Take the lines below beginning at the line that has "(708, 366) = (298, 243): blue" and stopping after the line that has "(493, 298) = (327, 198): blue cube -> none", and print them exactly as they are, with no other lines.

[[ SUPPLIED RECORDS, beginning ]]

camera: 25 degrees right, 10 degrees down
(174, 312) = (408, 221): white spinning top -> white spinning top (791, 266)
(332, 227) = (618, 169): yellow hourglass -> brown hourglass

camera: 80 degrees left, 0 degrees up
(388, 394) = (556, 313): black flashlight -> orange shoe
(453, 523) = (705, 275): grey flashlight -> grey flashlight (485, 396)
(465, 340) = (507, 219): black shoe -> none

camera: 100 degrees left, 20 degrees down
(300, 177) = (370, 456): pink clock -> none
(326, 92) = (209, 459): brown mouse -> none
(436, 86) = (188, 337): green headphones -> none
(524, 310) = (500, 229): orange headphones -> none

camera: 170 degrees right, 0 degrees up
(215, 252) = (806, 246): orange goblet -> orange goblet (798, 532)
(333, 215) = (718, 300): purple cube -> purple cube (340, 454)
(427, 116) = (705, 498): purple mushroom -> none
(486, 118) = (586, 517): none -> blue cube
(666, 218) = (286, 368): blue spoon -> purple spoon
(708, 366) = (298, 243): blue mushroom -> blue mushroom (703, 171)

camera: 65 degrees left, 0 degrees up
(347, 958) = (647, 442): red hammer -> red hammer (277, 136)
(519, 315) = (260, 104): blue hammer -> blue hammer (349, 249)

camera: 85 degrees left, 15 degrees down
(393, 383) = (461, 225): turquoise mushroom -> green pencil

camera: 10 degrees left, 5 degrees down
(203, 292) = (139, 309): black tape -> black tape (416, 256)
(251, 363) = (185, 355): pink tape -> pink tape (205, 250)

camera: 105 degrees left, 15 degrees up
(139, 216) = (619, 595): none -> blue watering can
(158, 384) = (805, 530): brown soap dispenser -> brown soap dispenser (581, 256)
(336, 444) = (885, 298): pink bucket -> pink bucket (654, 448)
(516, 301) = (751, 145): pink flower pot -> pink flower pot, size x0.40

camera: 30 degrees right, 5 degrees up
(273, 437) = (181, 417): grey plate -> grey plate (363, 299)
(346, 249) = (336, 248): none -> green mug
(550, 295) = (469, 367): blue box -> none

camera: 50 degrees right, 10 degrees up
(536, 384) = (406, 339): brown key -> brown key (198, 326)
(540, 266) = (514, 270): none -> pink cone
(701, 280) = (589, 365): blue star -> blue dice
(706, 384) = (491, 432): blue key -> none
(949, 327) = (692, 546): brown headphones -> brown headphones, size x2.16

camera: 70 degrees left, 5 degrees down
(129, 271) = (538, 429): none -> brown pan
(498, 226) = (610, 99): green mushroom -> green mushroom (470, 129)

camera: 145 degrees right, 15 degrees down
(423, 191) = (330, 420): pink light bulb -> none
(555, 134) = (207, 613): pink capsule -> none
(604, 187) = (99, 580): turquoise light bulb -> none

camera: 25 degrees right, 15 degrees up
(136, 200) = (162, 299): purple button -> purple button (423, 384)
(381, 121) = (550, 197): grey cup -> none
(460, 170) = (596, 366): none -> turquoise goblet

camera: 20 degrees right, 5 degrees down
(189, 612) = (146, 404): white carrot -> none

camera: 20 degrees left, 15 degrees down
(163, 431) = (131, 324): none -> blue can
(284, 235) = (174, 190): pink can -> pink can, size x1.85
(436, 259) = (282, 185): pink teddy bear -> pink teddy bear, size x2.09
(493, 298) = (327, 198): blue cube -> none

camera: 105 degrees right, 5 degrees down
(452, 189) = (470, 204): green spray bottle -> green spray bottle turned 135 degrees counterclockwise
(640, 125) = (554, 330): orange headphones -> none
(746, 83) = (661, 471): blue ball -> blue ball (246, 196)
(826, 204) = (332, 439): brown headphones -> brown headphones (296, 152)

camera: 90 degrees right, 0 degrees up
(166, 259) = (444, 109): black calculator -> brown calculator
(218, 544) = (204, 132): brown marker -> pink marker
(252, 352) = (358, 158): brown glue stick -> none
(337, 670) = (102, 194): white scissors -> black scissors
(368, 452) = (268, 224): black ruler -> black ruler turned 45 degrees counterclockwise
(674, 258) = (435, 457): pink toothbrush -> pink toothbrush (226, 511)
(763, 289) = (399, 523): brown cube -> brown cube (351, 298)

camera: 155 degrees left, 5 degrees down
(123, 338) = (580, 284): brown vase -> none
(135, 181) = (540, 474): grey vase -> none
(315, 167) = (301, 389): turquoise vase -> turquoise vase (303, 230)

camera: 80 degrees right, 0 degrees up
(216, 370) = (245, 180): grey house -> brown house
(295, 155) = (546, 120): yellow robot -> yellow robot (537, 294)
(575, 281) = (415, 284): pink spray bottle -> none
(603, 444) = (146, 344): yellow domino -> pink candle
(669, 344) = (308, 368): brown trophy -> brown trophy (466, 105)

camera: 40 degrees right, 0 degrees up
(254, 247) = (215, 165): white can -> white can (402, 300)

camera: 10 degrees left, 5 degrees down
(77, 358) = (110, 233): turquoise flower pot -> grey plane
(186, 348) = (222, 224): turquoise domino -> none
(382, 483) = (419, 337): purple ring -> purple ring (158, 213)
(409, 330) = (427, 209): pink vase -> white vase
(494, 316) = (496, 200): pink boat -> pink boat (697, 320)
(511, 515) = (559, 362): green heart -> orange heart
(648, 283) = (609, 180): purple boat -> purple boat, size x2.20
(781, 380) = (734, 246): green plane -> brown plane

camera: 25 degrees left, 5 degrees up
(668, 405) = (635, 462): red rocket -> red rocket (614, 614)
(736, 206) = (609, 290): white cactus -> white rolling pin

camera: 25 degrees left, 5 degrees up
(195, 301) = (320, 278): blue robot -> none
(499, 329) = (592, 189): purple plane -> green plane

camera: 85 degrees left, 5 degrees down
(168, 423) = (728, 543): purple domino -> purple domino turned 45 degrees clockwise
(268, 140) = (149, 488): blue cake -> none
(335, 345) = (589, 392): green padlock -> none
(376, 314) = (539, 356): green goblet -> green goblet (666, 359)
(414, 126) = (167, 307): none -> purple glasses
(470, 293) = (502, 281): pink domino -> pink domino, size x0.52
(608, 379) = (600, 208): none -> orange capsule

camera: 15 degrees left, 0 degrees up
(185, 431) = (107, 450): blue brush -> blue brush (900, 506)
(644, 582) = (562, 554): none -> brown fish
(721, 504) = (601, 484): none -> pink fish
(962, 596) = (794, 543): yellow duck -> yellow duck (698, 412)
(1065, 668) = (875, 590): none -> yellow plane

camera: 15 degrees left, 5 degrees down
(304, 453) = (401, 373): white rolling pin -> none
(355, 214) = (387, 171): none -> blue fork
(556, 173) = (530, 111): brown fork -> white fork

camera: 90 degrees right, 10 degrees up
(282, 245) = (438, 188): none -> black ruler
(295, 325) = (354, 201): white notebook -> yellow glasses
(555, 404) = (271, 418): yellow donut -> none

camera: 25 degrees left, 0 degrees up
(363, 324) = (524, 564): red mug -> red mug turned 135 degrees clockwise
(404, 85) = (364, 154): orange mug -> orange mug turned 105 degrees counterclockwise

[[ SUPPLIED RECORDS, end ]]

WRITTEN ANSWER:
(708, 366) = (298, 243): blue mushroom -> blue mushroom (703, 171)

camera: 65 degrees left, 0 degrees up
(347, 958) = (647, 442): red hammer -> red hammer (277, 136)
(519, 315) = (260, 104): blue hammer -> blue hammer (349, 249)

camera: 85 degrees left, 15 degrees down
(393, 383) = (461, 225): turquoise mushroom -> green pencil

camera: 10 degrees left, 5 degrees down
(203, 292) = (139, 309): black tape -> black tape (416, 256)
(251, 363) = (185, 355): pink tape -> pink tape (205, 250)

camera: 105 degrees left, 15 degrees up
(139, 216) = (619, 595): none -> blue watering can
(158, 384) = (805, 530): brown soap dispenser -> brown soap dispenser (581, 256)
(336, 444) = (885, 298): pink bucket -> pink bucket (654, 448)
(516, 301) = (751, 145): pink flower pot -> pink flower pot, size x0.40

camera: 30 degrees right, 5 degrees up
(273, 437) = (181, 417): grey plate -> grey plate (363, 299)
(346, 249) = (336, 248): none -> green mug
(550, 295) = (469, 367): blue box -> none

camera: 50 degrees right, 10 degrees up
(536, 384) = (406, 339): brown key -> brown key (198, 326)
(540, 266) = (514, 270): none -> pink cone
(701, 280) = (589, 365): blue star -> blue dice
(706, 384) = (491, 432): blue key -> none
(949, 327) = (692, 546): brown headphones -> brown headphones, size x2.16

camera: 70 degrees left, 5 degrees down
(129, 271) = (538, 429): none -> brown pan
(498, 226) = (610, 99): green mushroom -> green mushroom (470, 129)

camera: 145 degrees right, 15 degrees down
(423, 191) = (330, 420): pink light bulb -> none
(555, 134) = (207, 613): pink capsule -> none
(604, 187) = (99, 580): turquoise light bulb -> none

camera: 25 degrees right, 15 degrees up
(136, 200) = (162, 299): purple button -> purple button (423, 384)
(381, 121) = (550, 197): grey cup -> none
(460, 170) = (596, 366): none -> turquoise goblet

camera: 20 degrees right, 5 degrees down
(189, 612) = (146, 404): white carrot -> none

camera: 20 degrees left, 15 degrees down
(163, 431) = (131, 324): none -> blue can
(284, 235) = (174, 190): pink can -> pink can, size x1.85
(436, 259) = (282, 185): pink teddy bear -> pink teddy bear, size x2.09
(493, 298) = (327, 198): blue cube -> none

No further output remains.